**Exercise directions:** Scan the material that follows. Copy every line containing the word "school".

**Source material:**
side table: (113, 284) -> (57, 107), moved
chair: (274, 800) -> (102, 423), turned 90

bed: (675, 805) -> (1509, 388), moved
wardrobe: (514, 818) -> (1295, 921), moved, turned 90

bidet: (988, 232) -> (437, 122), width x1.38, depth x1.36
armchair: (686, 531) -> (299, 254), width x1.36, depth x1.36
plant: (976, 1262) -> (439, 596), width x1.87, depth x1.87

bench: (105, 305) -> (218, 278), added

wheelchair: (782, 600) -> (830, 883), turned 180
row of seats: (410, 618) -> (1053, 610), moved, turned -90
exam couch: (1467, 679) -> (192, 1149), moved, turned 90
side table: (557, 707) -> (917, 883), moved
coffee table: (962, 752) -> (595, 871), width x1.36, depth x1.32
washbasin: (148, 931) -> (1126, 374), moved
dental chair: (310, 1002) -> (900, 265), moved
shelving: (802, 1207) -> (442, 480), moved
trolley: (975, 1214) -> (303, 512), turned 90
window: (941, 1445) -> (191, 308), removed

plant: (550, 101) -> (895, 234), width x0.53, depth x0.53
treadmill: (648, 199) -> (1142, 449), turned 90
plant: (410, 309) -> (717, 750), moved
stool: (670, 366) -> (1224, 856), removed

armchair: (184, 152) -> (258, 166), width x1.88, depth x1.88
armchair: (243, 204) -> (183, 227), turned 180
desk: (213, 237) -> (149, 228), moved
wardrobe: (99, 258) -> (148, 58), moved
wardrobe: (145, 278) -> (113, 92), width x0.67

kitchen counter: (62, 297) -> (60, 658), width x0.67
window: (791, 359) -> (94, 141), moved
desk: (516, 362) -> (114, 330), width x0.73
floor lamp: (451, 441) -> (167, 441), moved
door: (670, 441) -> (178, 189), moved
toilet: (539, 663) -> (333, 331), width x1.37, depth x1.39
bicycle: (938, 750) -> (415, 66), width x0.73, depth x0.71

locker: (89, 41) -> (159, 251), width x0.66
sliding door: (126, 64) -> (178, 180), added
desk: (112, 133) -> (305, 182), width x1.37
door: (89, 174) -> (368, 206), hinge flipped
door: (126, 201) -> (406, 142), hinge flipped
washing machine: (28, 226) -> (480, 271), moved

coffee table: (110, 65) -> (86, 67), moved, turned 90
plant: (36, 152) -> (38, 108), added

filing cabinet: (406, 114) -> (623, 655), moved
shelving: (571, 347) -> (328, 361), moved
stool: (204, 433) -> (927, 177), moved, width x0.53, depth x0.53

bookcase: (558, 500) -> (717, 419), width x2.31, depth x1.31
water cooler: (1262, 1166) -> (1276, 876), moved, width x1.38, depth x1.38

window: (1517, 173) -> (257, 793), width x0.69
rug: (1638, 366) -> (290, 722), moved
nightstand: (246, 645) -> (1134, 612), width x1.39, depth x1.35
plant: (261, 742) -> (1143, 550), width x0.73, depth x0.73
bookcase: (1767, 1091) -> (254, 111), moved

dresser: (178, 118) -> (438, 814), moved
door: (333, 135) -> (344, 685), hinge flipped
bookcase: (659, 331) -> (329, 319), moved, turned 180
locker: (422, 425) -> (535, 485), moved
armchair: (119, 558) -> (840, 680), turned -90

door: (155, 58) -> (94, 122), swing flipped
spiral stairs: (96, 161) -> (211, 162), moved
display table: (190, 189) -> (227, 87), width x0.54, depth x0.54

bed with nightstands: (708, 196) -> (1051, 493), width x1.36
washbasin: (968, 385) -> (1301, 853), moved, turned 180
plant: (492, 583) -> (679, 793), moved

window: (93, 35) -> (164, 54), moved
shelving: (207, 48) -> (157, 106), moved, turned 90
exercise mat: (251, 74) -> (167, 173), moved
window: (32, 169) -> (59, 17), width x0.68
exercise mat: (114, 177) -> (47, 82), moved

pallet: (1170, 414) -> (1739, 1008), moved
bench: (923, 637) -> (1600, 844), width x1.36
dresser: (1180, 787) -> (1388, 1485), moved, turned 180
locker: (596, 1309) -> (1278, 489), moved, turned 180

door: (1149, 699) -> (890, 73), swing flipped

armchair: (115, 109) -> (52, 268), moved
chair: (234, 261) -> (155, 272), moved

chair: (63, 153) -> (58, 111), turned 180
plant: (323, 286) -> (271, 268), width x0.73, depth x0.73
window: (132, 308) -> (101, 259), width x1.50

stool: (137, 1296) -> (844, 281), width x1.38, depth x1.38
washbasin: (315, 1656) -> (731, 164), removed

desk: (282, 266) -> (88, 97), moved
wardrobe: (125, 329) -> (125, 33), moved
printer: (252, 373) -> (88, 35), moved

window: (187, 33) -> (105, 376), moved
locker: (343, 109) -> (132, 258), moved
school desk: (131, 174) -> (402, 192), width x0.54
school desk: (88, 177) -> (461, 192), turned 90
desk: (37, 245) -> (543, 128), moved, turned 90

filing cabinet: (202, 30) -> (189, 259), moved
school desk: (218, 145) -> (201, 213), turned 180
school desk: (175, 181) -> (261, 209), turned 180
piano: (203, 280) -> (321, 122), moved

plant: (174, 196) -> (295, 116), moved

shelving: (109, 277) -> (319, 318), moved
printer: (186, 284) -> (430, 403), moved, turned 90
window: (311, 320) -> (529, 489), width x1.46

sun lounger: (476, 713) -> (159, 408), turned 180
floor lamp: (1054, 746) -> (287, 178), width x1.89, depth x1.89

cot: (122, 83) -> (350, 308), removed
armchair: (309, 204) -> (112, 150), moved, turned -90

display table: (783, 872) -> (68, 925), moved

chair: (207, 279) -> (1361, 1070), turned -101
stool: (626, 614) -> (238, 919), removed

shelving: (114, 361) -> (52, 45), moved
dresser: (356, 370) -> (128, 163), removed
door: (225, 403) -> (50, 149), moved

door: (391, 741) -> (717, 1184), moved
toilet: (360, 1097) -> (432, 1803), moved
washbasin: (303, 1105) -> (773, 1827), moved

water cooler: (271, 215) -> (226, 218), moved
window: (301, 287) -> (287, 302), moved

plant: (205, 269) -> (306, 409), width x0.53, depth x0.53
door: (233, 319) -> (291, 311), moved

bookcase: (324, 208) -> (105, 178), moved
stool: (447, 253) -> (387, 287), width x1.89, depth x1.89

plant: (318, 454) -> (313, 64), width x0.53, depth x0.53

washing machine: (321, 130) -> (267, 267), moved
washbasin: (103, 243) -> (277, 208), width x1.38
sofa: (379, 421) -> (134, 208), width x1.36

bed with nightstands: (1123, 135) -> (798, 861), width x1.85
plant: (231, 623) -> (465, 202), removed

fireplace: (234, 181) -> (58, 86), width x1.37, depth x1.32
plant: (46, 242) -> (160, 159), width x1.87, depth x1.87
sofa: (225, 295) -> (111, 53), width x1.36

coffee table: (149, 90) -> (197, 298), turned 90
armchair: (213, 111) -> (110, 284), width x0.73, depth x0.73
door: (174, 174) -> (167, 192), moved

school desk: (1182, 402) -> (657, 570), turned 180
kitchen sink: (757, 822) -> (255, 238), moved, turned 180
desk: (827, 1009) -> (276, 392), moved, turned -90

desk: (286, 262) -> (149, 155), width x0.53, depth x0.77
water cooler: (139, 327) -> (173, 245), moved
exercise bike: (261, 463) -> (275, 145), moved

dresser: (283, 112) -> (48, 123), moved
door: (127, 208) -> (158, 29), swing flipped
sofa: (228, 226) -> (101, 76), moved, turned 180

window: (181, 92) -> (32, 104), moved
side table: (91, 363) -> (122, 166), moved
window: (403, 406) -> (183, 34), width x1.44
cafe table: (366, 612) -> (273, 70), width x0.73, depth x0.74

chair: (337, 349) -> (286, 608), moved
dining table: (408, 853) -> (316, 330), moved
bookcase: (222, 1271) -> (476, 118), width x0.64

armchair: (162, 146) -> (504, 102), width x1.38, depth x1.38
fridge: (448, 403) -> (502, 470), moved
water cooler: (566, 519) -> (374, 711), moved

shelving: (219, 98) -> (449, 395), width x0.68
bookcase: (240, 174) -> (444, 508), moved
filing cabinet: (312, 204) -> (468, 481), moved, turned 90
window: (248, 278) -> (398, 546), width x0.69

**Solution for this problem:**
school desk: (131, 174) -> (402, 192), width x0.54
school desk: (88, 177) -> (461, 192), turned 90
school desk: (218, 145) -> (201, 213), turned 180
school desk: (175, 181) -> (261, 209), turned 180
school desk: (1182, 402) -> (657, 570), turned 180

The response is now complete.